Top of Record set

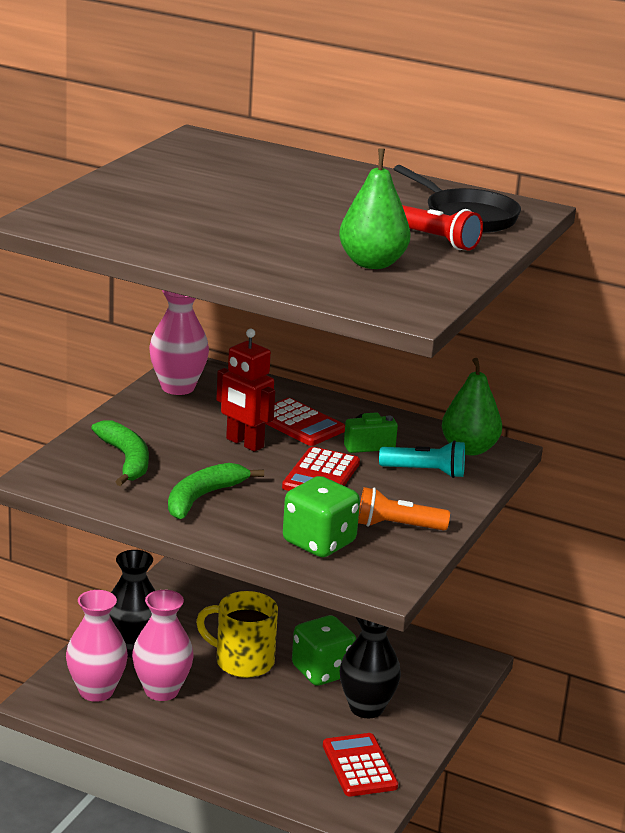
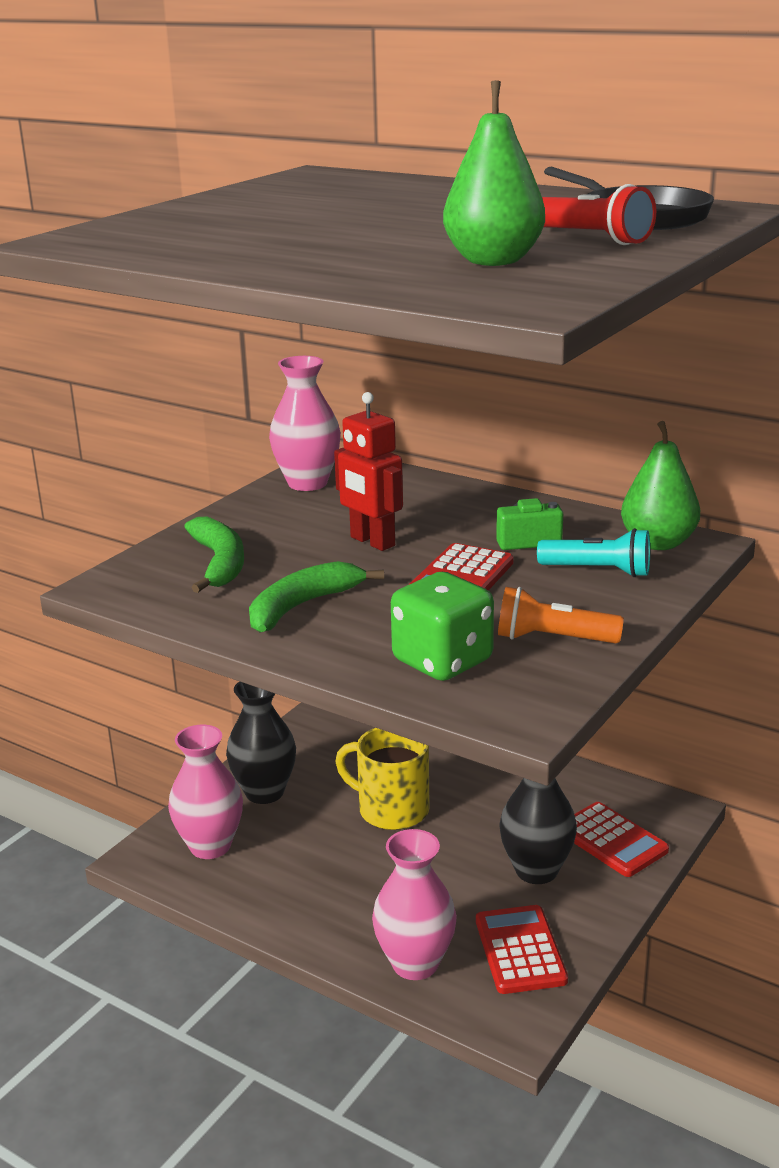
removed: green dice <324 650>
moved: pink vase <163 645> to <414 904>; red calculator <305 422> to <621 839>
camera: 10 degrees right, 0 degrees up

Bottom of Record set
Top of Record set

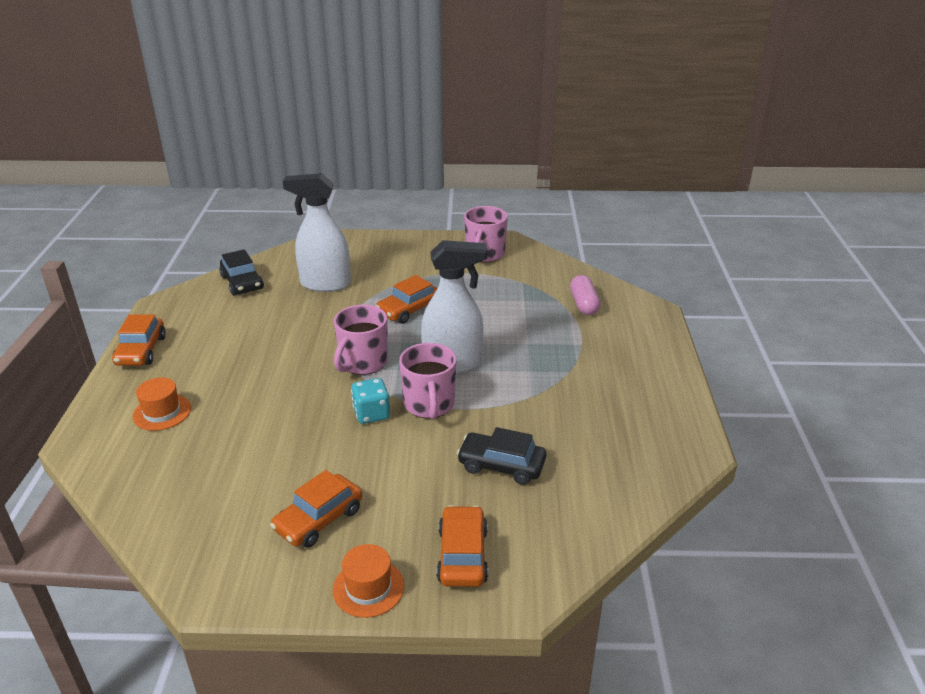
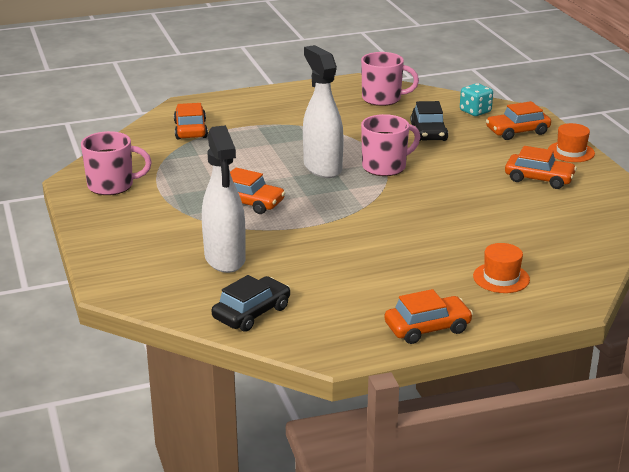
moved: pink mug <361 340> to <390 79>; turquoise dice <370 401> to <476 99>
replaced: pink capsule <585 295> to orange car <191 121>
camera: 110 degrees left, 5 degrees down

Bottom of Record set

**Aim of the task:**
Each line in the listing above from the one containing "replaced: pink capsule" through the one containing "camera: 110 degrees left, 5 degrees down" should be repeated exactly, and no other line.

**Solution to this problem:**
replaced: pink capsule <585 295> to orange car <191 121>
camera: 110 degrees left, 5 degrees down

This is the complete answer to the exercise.